▸ Work to complete: Check every line of the material for the word "motor". Copy those that have it.

▸ Extracted information:
# # # # # # #

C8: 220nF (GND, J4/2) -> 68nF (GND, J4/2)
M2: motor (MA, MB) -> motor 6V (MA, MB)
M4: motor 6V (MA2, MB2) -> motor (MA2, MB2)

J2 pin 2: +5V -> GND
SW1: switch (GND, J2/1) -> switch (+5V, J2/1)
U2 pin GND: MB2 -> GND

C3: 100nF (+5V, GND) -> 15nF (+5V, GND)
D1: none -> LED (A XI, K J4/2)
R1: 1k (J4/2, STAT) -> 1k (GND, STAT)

# # # # # # #

▸ Answer to the problem:
M2: motor (MA, MB) -> motor 6V (MA, MB)
M4: motor 6V (MA2, MB2) -> motor (MA2, MB2)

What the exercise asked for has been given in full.